Requisitos de la tarea
Indica cuántas líneas de las entradas contienen la palabra "tuplet", distinguiendo entre mayúsculas y minúsculas. Responde únicamente con el número.

Datos almacenados
⟨

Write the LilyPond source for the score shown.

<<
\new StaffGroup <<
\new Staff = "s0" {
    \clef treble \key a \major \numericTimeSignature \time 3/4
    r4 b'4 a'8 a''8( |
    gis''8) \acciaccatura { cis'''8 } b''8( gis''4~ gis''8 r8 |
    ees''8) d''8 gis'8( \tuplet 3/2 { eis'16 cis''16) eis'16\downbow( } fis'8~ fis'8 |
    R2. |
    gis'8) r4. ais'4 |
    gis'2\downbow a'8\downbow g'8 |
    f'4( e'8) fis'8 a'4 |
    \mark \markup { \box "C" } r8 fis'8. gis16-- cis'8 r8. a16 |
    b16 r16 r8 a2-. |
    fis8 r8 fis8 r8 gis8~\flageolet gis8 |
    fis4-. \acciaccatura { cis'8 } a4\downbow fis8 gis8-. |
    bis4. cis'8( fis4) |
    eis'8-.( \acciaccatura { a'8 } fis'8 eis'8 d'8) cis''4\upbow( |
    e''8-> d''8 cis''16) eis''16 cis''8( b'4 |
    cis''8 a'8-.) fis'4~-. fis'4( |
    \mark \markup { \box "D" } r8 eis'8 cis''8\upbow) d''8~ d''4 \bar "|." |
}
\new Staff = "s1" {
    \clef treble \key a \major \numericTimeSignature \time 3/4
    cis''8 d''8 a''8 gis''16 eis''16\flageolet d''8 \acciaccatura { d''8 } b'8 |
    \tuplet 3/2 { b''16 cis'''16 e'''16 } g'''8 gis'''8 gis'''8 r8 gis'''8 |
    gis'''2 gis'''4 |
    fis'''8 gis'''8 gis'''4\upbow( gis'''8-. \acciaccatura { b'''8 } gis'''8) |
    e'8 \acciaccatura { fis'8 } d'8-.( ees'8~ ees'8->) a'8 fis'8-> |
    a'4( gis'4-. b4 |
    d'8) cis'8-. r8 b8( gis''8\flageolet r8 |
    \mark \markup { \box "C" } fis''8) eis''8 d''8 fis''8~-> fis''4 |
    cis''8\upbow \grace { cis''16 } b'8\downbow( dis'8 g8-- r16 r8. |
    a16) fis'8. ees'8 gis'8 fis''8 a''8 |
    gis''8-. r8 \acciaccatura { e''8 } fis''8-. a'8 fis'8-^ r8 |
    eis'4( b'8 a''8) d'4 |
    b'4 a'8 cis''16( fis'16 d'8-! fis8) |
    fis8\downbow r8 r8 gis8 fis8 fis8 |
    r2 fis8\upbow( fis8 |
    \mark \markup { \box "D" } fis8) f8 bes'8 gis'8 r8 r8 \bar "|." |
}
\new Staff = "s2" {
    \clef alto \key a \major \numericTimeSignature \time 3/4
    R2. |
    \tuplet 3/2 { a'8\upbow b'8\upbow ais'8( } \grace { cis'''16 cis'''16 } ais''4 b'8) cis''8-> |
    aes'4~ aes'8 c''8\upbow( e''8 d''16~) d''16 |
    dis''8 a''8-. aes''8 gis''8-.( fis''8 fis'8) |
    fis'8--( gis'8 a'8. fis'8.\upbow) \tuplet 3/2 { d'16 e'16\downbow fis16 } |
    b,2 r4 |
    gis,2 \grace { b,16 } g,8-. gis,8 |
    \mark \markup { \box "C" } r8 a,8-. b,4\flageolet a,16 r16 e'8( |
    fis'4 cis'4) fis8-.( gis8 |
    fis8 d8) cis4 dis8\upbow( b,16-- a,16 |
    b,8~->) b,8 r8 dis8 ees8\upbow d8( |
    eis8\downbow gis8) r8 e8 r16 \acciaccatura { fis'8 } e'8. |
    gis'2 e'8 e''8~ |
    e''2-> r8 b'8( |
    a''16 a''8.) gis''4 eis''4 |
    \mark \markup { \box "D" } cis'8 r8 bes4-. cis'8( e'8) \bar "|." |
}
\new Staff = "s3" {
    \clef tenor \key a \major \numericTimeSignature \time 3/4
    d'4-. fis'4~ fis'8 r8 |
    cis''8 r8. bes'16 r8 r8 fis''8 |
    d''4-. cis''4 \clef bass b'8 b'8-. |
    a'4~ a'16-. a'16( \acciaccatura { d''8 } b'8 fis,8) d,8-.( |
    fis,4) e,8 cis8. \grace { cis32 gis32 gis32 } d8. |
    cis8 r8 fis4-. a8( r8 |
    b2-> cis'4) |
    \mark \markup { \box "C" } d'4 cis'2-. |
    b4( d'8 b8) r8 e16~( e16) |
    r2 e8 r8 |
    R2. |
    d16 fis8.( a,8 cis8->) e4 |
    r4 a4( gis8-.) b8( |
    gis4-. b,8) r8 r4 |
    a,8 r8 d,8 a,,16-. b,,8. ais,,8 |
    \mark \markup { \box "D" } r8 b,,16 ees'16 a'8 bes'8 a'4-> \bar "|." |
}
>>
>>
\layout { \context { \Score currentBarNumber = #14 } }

⟩

Resultado
4